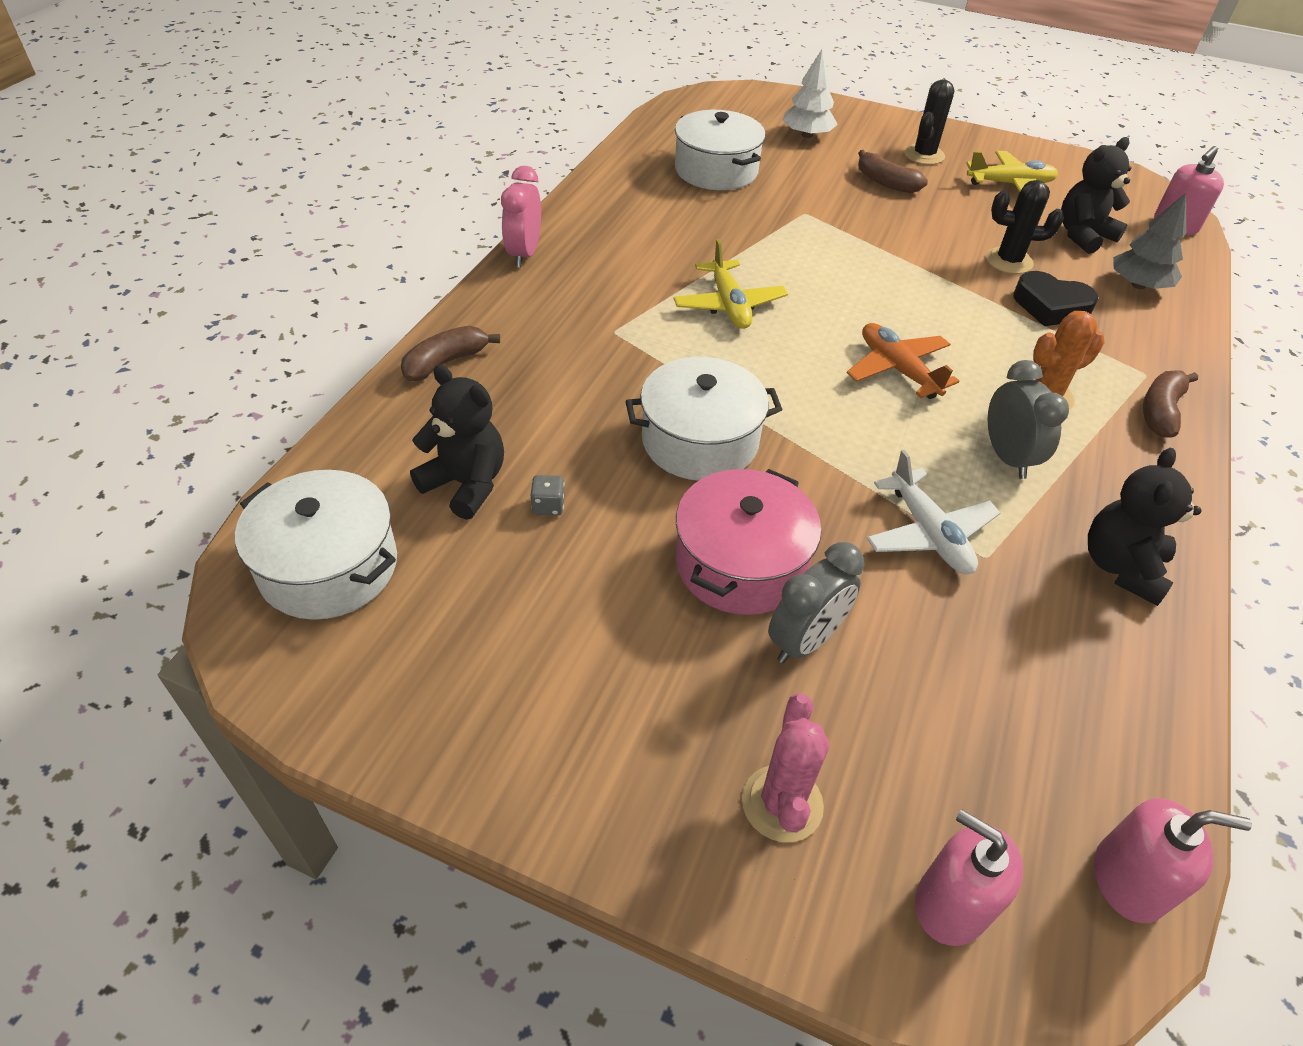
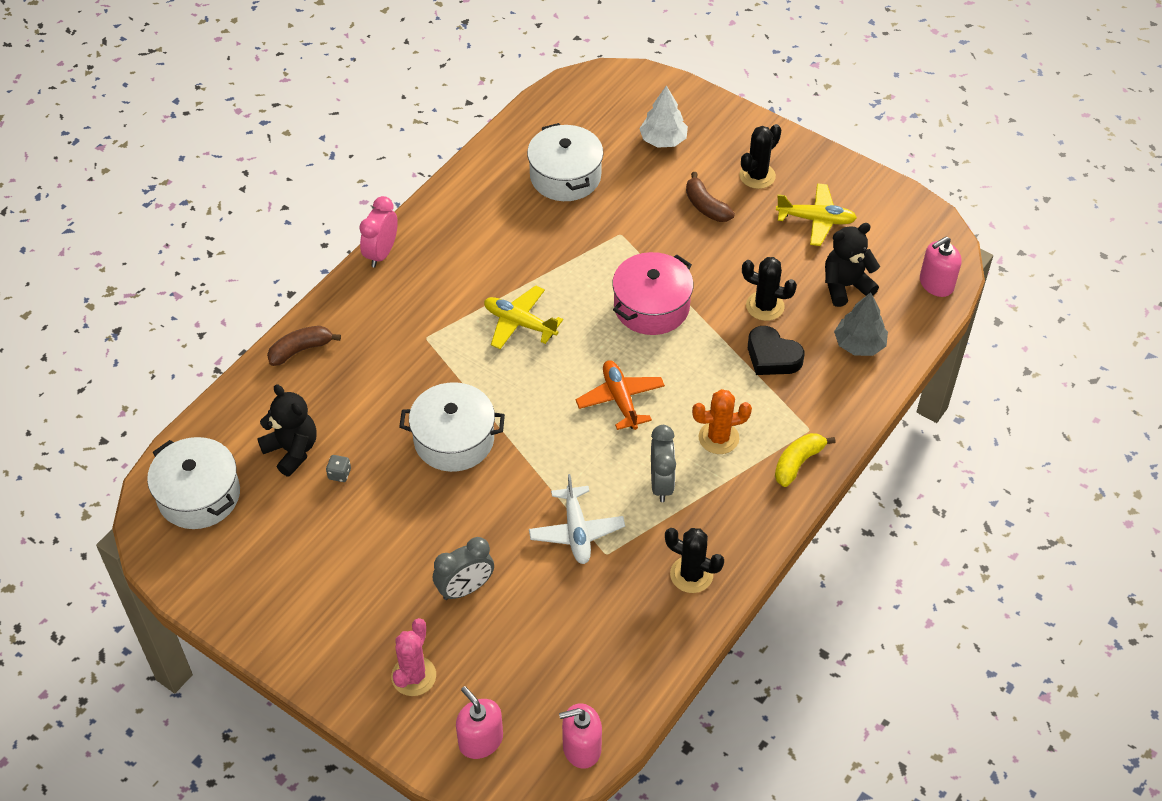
camera: 15 degrees right, 5 degrees up
(729, 305) = (520, 323): yellow plane -> yellow plane turned 120 degrees clockwise
(741, 563) = (446, 533): pink pot -> pink pot (651, 306)
(1121, 567) = (691, 575): black teddy bear -> black cactus
(1128, 880) = (581, 748): pink soap dispenser -> pink soap dispenser turned 150 degrees clockwise
(1160, 411) = (798, 463): brown banana -> yellow banana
***
## THE PROBLEM:
Every line above that includes the string "pink" needs to be copied.

## RESULT:
(741, 563) = (446, 533): pink pot -> pink pot (651, 306)
(1128, 880) = (581, 748): pink soap dispenser -> pink soap dispenser turned 150 degrees clockwise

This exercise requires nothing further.